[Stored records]
★ ★ ★ ★ ★ ★ ★

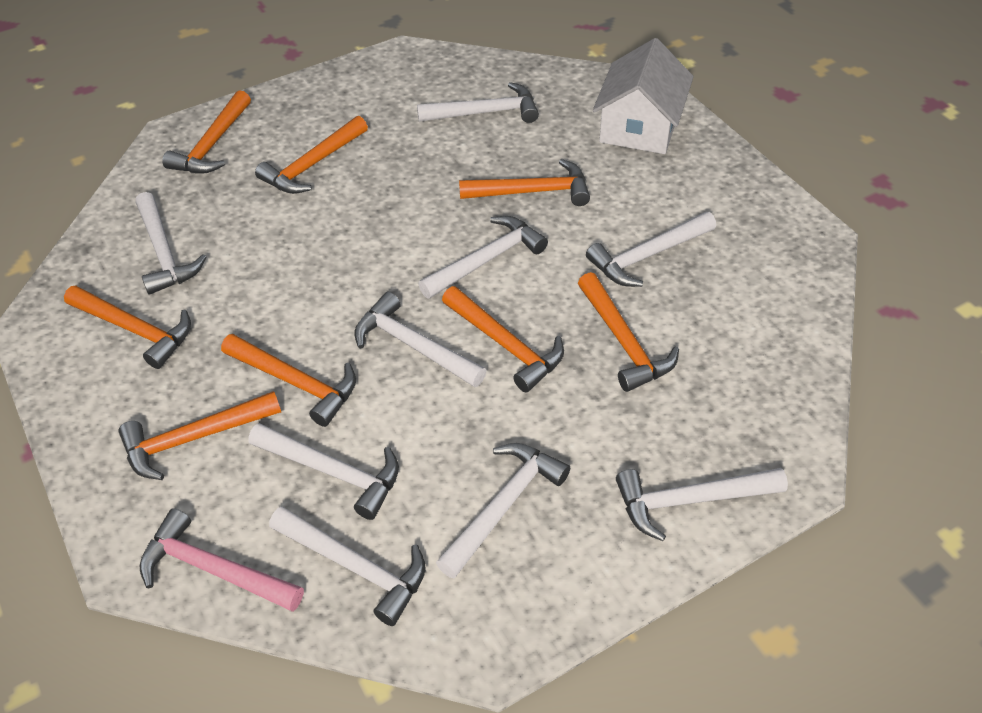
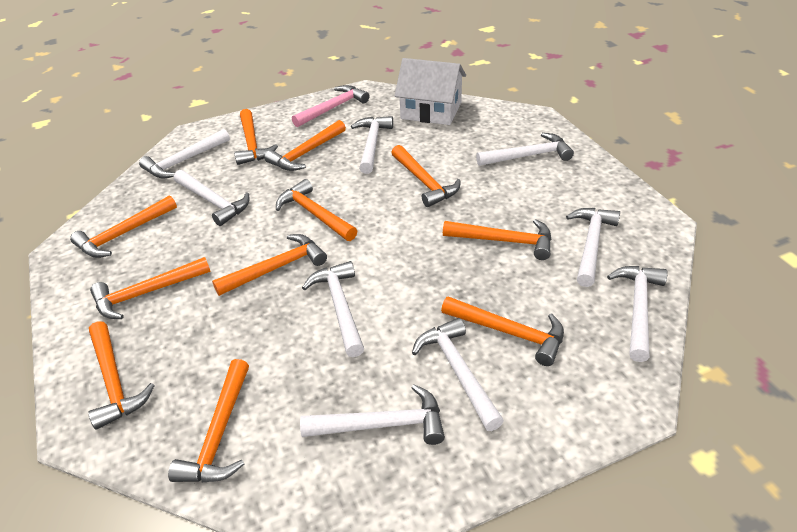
orange hammer: 8 -> 11

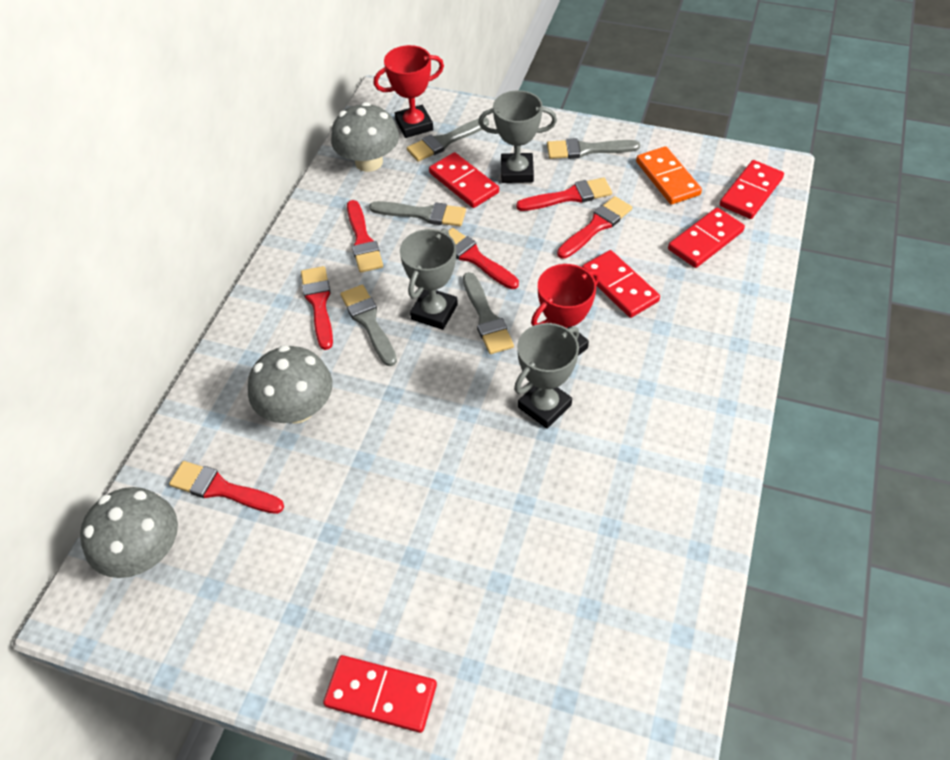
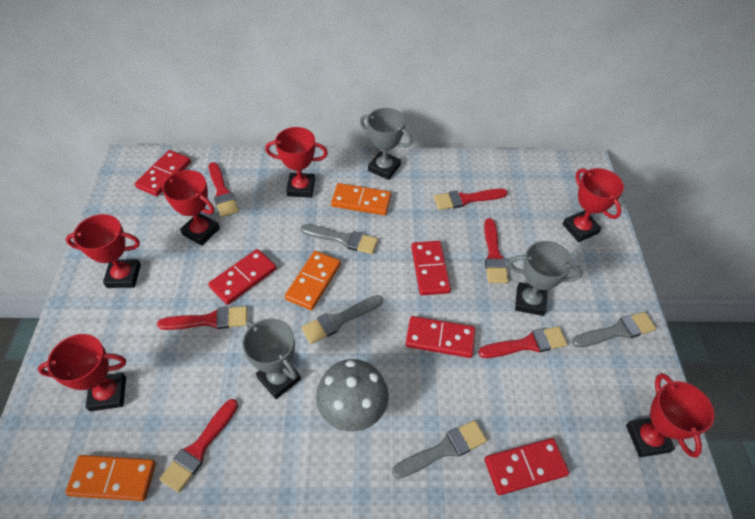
grey brush: 5 -> 4
grey mushroom: 3 -> 1
orange domino: 1 -> 3
red trophy: 2 -> 6

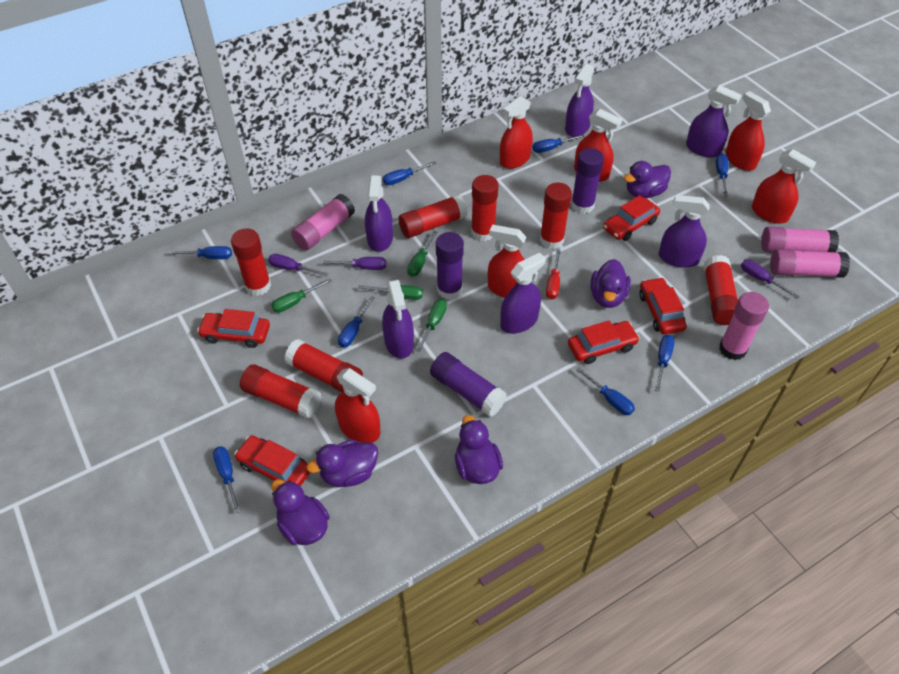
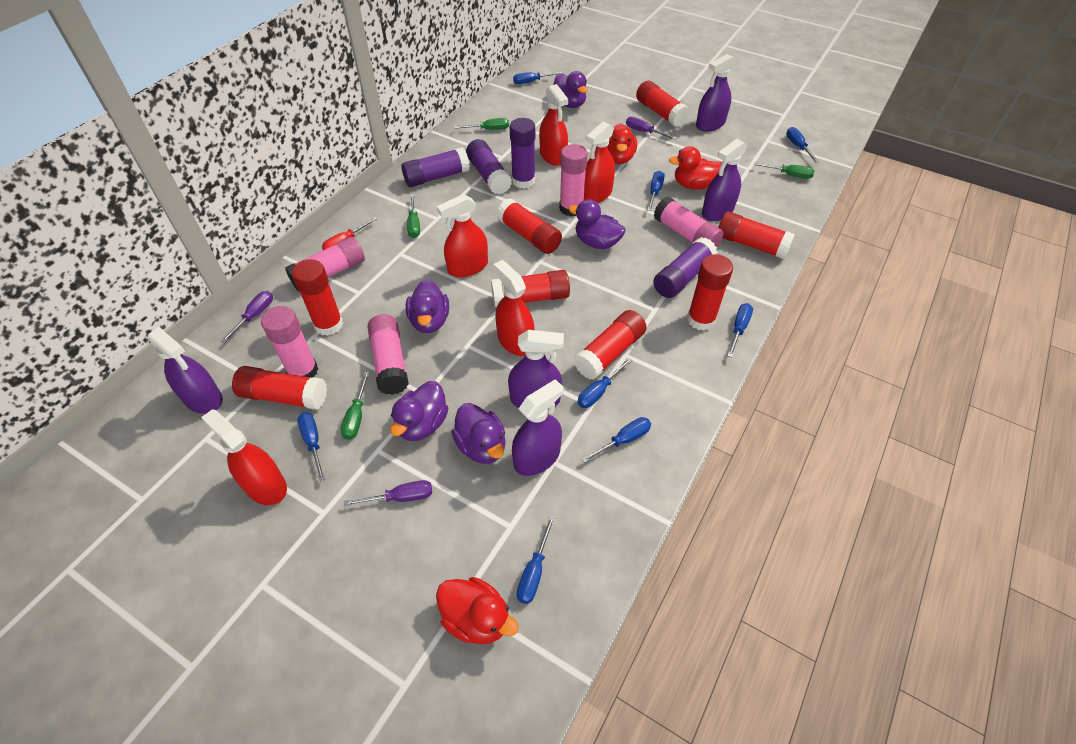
pink glue stick: 4 -> 5
purple glue stick: 3 -> 4
purple spray bottle: 6 -> 5
red car: 5 -> 0
red duck: 0 -> 3
red glue stick: 7 -> 8
red spray bottle: 6 -> 5

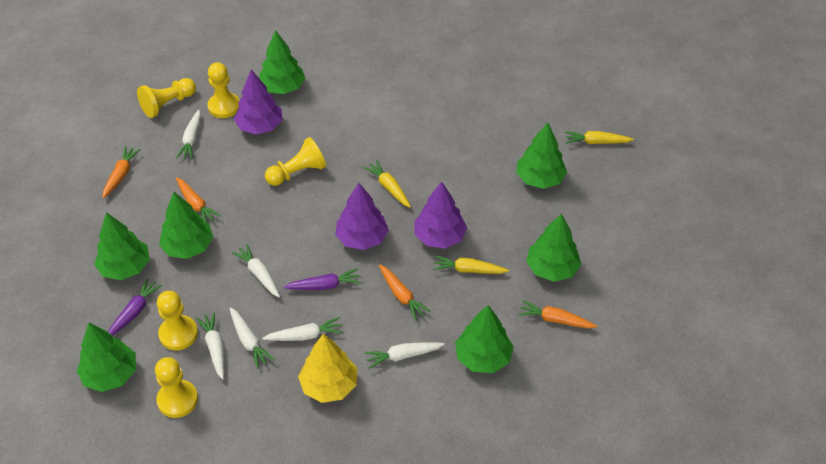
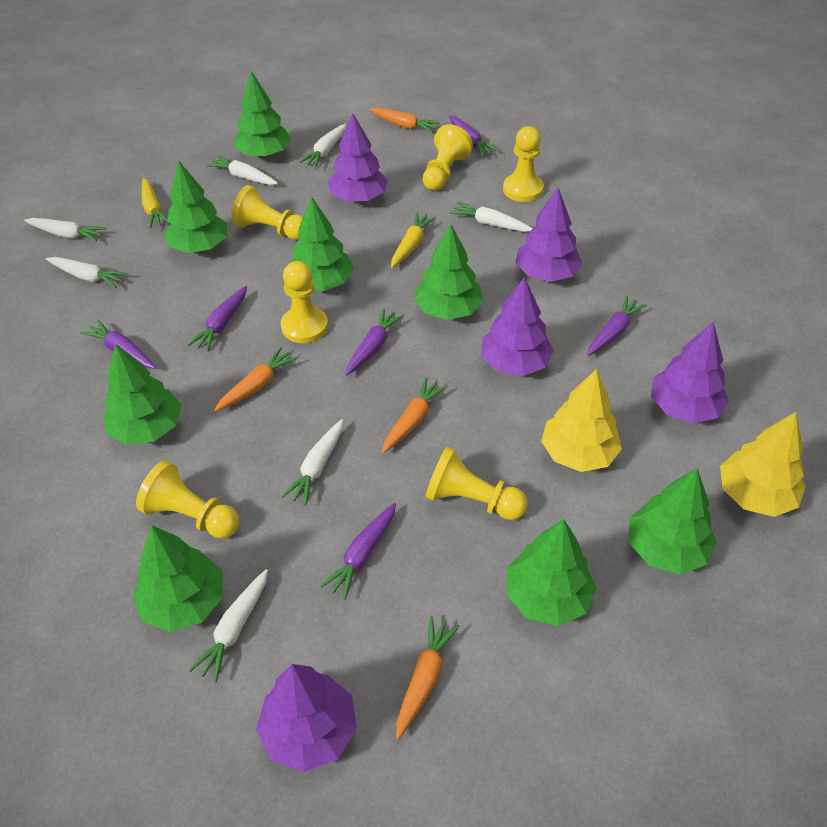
green tree: 7 -> 8
purple carrot: 2 -> 6
purple tree: 3 -> 5
white carrot: 6 -> 7
yellow carrot: 3 -> 2
yellow pawn: 5 -> 6
yellow tree: 1 -> 2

★ ★ ★ ★ ★ ★ ★

## Task to complete
Your response should be the lines of the entries above that include the string "bottle".

## Solution to the problem
purple spray bottle: 6 -> 5
red spray bottle: 6 -> 5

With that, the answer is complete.